%%

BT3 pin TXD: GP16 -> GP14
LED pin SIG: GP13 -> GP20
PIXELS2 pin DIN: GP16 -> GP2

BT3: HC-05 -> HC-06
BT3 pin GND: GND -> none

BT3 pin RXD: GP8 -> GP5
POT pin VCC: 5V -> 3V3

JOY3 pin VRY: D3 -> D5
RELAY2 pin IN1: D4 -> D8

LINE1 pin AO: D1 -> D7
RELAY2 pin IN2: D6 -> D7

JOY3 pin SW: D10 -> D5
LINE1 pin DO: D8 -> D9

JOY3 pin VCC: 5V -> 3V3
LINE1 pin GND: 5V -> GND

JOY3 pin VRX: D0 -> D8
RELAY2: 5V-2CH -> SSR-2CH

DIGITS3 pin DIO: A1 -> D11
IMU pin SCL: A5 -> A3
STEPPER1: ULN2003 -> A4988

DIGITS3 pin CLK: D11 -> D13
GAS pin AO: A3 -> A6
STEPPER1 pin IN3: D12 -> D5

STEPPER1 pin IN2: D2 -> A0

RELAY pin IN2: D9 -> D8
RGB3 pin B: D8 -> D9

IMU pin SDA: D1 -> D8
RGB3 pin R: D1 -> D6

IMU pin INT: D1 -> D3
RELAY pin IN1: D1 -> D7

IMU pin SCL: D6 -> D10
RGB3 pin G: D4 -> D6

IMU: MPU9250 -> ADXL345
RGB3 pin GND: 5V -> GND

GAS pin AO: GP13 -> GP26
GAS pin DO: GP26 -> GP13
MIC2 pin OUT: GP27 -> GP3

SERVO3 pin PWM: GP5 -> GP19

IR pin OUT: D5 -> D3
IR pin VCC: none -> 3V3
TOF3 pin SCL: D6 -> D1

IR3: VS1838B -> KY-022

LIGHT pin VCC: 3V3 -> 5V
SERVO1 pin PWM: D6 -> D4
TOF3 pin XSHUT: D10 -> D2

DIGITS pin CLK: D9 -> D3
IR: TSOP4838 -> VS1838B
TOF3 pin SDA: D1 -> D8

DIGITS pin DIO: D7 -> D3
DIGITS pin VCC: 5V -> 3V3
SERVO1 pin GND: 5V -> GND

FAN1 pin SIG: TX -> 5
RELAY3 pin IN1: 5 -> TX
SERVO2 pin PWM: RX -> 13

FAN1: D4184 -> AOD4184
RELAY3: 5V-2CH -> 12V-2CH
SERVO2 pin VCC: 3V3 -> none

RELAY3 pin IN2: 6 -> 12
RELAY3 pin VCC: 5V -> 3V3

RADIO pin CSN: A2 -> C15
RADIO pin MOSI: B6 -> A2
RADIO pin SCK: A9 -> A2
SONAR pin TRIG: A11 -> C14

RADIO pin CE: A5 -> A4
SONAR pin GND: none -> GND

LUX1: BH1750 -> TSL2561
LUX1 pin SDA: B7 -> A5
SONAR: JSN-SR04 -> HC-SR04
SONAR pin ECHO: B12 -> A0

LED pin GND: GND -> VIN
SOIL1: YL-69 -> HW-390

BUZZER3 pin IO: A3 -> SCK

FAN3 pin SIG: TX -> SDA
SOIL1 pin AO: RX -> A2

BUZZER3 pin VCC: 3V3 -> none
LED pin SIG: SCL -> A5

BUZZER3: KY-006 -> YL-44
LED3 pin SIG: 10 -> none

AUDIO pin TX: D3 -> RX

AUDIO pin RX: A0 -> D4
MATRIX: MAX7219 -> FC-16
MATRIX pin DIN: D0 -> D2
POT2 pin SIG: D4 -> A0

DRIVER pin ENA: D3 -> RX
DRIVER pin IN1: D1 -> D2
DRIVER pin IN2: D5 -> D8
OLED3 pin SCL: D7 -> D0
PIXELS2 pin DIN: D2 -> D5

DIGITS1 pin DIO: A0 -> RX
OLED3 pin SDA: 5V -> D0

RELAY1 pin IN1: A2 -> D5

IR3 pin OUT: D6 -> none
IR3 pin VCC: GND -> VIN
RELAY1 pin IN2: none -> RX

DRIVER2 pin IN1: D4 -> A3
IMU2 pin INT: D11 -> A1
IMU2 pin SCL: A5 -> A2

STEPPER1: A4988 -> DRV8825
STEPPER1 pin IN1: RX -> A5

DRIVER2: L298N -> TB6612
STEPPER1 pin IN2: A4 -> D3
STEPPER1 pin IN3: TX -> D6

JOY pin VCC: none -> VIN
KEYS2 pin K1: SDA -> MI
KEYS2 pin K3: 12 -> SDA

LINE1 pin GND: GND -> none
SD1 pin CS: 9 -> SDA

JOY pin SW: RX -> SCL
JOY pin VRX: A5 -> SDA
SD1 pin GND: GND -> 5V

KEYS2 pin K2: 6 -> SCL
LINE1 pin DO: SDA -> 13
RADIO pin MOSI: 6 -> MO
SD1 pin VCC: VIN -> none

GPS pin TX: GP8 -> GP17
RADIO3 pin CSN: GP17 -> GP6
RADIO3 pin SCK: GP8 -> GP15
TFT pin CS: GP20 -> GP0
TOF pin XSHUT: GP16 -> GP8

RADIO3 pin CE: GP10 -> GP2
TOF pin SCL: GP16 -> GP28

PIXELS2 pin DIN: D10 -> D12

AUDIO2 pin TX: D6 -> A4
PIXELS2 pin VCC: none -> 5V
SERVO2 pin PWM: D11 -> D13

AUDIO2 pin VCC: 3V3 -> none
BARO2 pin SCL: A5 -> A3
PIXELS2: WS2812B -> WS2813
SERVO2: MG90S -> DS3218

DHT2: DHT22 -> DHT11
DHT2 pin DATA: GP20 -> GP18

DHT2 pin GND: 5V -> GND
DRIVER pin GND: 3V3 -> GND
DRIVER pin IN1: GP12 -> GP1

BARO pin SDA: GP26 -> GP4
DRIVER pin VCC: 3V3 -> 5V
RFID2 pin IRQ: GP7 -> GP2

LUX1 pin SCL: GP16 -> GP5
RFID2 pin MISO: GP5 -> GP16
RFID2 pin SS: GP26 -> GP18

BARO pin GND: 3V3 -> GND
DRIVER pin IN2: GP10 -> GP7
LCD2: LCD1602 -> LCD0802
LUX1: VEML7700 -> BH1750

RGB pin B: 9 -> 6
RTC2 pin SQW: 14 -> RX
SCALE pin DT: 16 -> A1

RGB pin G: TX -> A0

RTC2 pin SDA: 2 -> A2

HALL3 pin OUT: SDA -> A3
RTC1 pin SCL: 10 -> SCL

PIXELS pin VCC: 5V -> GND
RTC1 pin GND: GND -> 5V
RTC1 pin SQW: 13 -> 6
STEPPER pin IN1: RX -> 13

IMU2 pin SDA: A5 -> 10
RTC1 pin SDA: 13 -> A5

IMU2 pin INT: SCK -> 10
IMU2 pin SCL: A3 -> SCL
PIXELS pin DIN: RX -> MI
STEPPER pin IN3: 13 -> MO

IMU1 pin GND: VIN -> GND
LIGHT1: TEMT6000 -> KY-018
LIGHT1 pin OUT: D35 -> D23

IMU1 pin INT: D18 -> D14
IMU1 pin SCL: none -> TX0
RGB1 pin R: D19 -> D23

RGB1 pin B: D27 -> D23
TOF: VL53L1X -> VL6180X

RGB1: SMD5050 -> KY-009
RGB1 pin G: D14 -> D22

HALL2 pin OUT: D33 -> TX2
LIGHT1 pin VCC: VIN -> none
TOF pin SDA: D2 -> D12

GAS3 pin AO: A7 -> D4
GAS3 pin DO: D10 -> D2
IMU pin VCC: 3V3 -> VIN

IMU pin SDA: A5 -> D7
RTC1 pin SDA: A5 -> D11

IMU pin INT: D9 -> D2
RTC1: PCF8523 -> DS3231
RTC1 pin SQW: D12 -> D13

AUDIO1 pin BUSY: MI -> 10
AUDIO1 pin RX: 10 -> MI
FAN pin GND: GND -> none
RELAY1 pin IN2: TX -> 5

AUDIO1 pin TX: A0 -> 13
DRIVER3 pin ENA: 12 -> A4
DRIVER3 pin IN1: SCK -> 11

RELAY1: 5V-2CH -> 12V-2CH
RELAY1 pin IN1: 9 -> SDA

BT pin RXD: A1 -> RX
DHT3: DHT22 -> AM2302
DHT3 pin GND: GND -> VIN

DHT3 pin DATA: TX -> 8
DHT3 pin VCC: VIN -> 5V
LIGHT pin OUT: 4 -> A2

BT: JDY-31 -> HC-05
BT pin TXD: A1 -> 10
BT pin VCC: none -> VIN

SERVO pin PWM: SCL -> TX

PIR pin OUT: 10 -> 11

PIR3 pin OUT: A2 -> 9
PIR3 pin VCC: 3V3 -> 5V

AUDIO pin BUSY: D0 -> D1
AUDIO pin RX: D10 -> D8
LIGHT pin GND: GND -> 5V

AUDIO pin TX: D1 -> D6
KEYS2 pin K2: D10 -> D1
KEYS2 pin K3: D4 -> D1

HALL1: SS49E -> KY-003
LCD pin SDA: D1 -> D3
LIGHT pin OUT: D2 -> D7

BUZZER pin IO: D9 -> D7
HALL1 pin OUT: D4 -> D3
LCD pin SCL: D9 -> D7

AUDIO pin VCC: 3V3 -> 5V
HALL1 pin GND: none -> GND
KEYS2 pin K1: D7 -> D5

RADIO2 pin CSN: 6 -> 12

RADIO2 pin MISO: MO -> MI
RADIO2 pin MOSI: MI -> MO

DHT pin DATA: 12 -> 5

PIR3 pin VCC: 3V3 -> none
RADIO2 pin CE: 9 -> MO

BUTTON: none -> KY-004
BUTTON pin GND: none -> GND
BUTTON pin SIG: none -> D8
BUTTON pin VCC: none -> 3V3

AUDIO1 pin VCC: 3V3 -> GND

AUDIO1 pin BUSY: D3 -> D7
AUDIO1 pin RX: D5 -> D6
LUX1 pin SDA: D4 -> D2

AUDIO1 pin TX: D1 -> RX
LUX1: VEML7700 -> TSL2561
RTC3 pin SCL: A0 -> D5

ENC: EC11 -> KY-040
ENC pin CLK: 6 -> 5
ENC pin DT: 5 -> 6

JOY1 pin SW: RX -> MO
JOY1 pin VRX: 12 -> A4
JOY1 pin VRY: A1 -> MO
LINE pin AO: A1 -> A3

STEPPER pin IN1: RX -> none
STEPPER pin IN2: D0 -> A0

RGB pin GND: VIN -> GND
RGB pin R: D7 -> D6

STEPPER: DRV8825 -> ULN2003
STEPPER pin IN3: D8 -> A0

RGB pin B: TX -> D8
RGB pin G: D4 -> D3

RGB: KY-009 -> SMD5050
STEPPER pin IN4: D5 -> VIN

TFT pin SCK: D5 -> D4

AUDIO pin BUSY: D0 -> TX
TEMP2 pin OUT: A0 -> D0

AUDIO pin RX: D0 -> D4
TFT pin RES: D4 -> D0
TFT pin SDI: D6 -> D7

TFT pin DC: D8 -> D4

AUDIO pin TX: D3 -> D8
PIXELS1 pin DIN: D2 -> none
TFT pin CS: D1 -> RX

%%

Problem requirements: Filter the data down to the lines that contain the string "BUSY", and copy them.

Solution:
AUDIO1 pin BUSY: MI -> 10
AUDIO pin BUSY: D0 -> D1
AUDIO1 pin BUSY: D3 -> D7
AUDIO pin BUSY: D0 -> TX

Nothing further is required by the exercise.